··· STUDY MATERIAL ···

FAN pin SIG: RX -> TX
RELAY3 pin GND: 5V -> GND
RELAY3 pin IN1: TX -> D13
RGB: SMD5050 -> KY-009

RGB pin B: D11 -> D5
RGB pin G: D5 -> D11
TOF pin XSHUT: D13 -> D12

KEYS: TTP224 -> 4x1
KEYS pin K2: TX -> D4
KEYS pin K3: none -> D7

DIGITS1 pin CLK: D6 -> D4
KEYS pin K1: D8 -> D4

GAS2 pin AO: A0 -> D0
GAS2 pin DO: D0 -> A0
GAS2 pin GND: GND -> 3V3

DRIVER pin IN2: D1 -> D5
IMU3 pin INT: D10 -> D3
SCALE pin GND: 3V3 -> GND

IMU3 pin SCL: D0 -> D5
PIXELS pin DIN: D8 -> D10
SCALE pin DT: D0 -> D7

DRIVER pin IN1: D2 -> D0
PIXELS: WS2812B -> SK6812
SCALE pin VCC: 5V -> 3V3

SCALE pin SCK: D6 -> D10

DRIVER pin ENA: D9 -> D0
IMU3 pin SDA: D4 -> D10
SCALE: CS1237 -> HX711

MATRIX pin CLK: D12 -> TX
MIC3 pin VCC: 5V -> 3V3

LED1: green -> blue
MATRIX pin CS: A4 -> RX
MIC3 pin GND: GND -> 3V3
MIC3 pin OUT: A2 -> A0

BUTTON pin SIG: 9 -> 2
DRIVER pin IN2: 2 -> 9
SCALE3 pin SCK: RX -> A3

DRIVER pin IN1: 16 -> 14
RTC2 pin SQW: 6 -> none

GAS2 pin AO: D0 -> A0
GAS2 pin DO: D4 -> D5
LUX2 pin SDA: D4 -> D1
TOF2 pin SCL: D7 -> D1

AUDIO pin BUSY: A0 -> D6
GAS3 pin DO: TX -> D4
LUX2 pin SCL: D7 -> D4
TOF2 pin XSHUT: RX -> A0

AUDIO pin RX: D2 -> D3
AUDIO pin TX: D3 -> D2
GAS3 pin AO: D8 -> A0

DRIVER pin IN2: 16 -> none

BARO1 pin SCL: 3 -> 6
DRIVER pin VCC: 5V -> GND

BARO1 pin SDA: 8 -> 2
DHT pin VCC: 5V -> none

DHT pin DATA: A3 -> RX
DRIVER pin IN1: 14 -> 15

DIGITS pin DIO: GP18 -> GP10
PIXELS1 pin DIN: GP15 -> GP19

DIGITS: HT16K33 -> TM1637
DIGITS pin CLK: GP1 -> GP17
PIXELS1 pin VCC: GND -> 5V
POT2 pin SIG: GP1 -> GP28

···

**PROBLEM STATEMENT**.
Your reply should hold all the lines from the listing above in which "KEYS" appears.

**EXERCISE OUTPUT**.
KEYS: TTP224 -> 4x1
KEYS pin K2: TX -> D4
KEYS pin K3: none -> D7
KEYS pin K1: D8 -> D4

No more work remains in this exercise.